Please restate each line of the data below exactly. Omit all images.
------ SUPPLIED MATERIAL
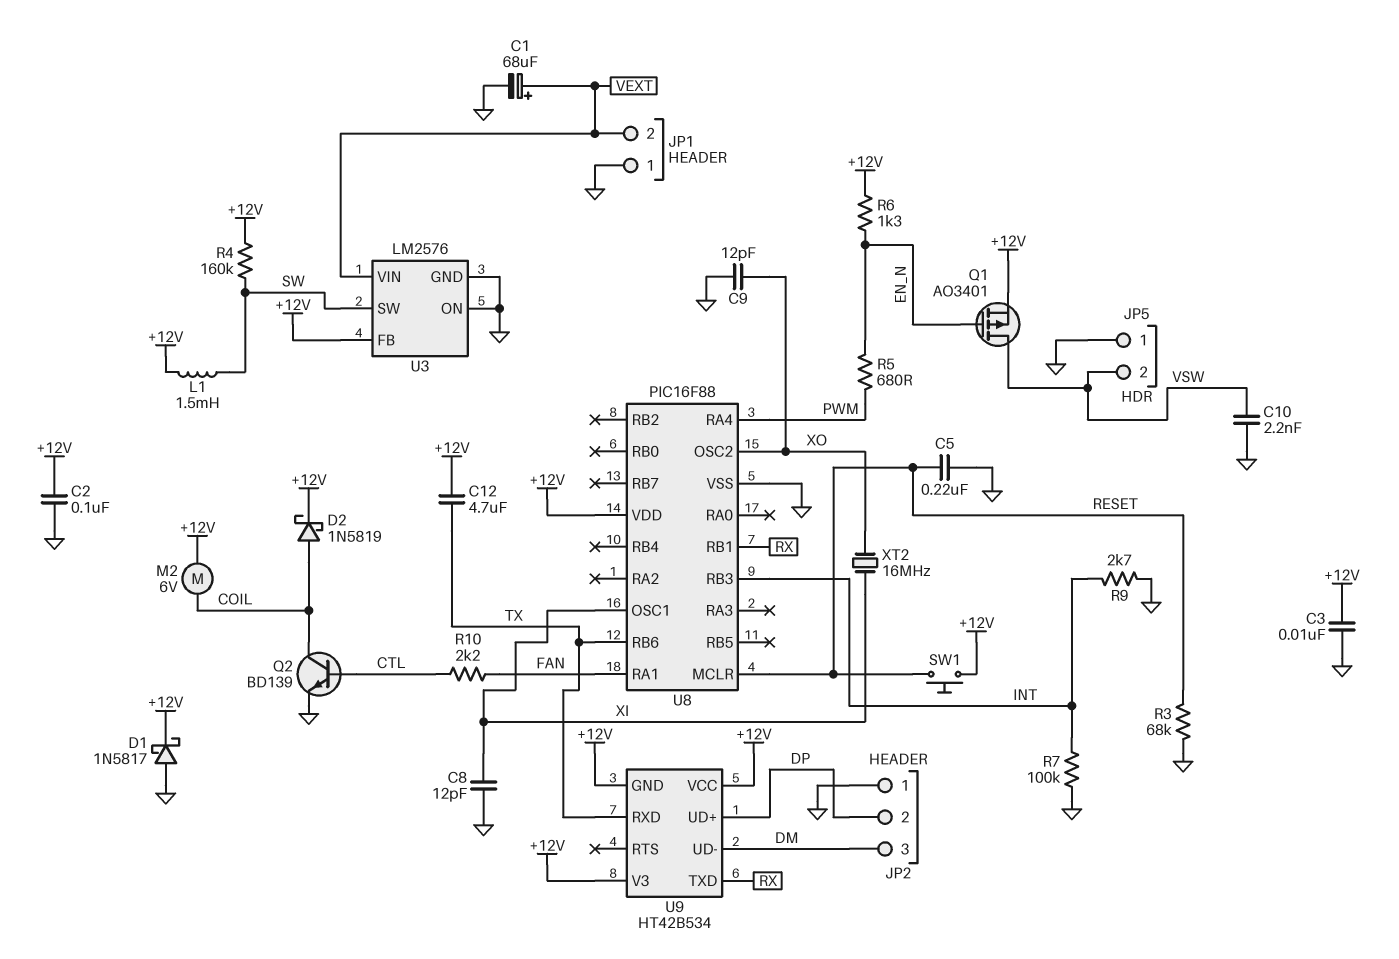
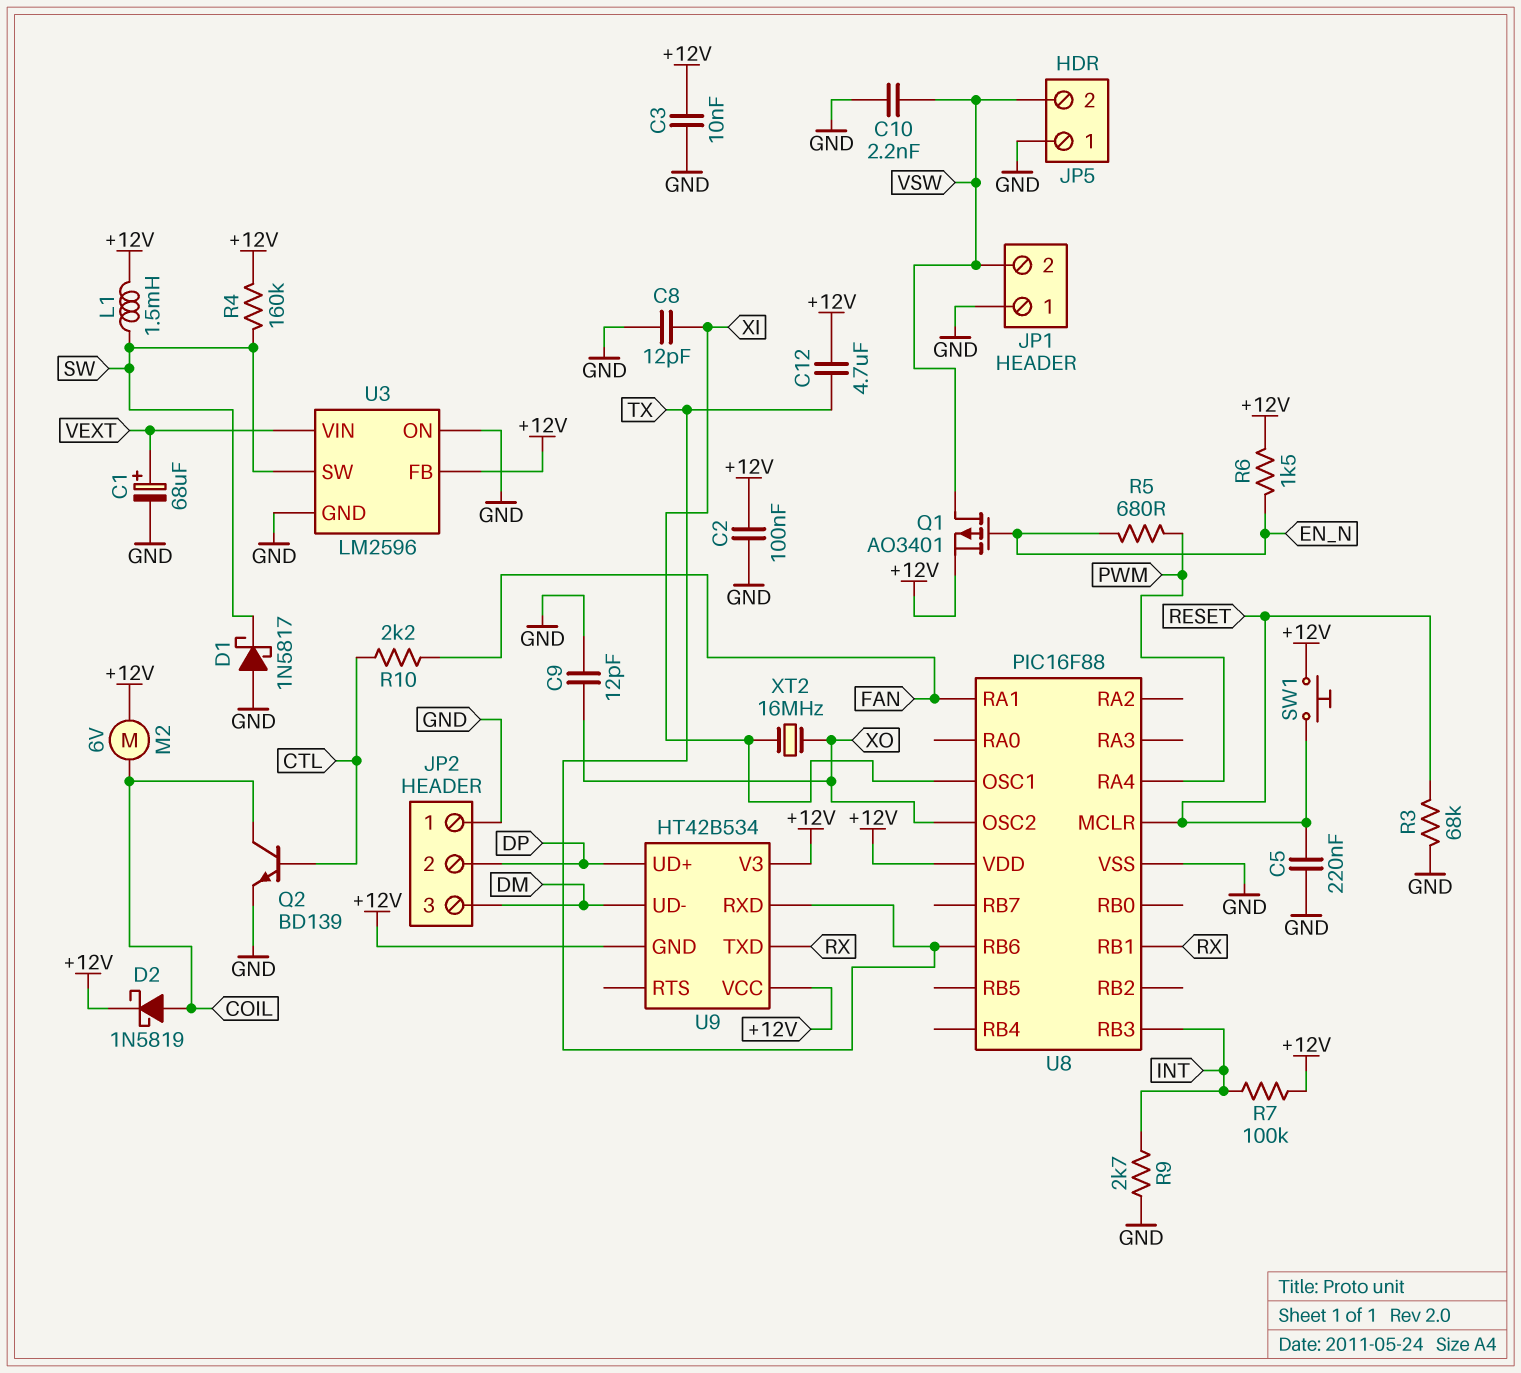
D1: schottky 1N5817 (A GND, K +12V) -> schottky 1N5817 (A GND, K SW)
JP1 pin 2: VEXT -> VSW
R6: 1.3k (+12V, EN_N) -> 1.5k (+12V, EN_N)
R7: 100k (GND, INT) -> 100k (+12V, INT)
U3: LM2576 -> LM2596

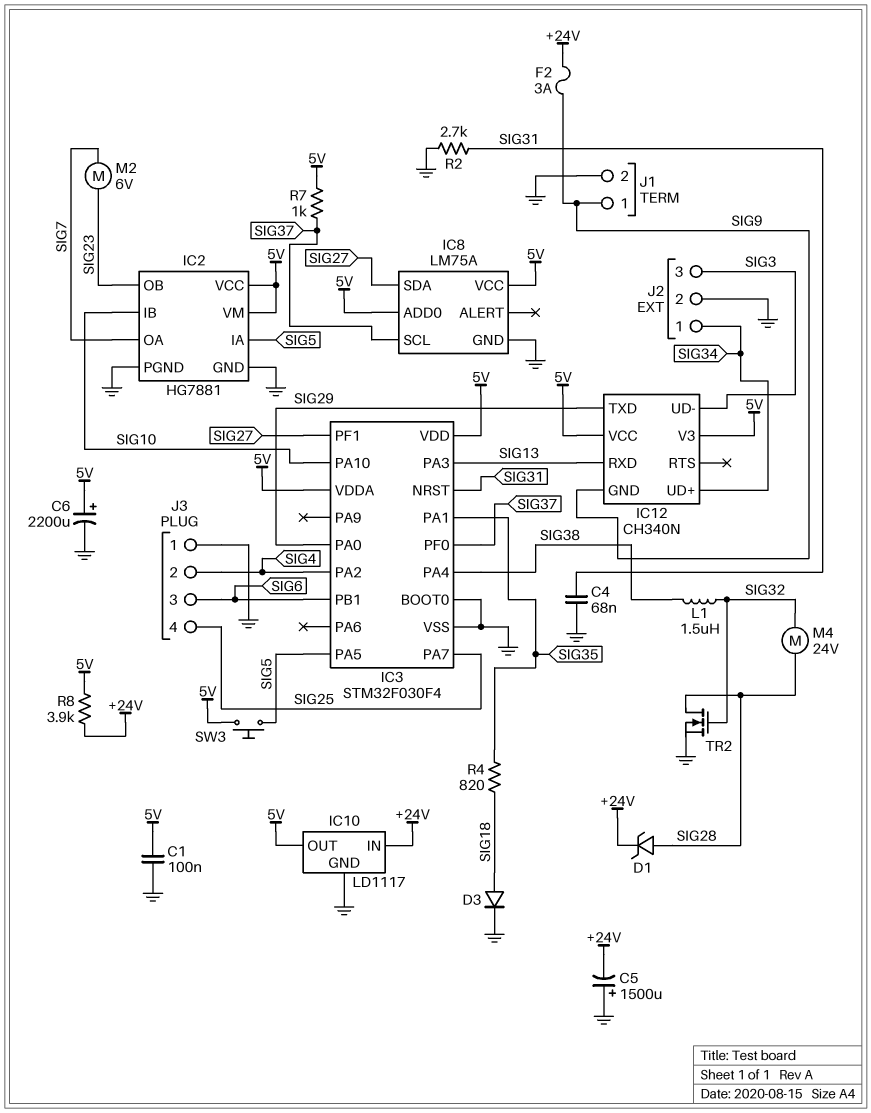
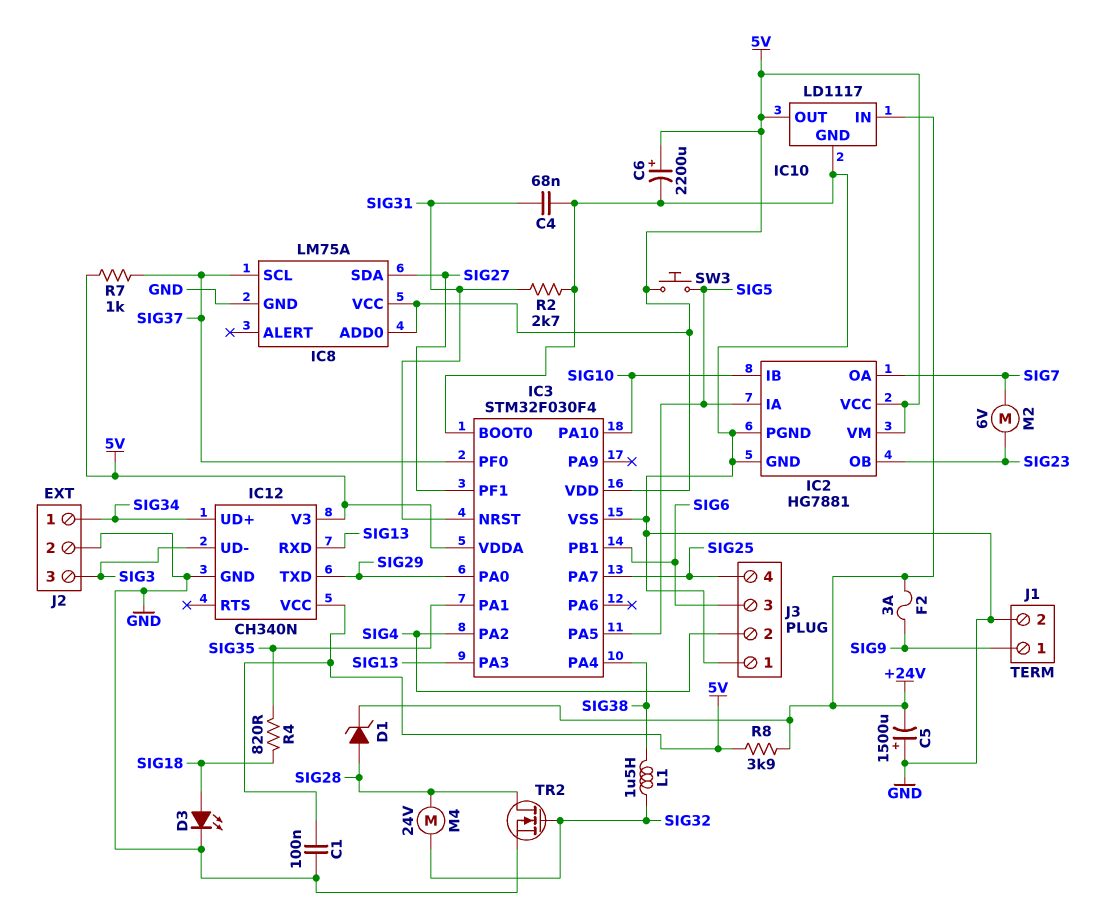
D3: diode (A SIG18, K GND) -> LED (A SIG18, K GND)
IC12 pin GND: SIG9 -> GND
------------
EXERCISE ANSWER:
D1: schottky 1N5817 (A GND, K +12V) -> schottky 1N5817 (A GND, K SW)
JP1 pin 2: VEXT -> VSW
R6: 1.3k (+12V, EN_N) -> 1.5k (+12V, EN_N)
R7: 100k (GND, INT) -> 100k (+12V, INT)
U3: LM2576 -> LM2596

D3: diode (A SIG18, K GND) -> LED (A SIG18, K GND)
IC12 pin GND: SIG9 -> GND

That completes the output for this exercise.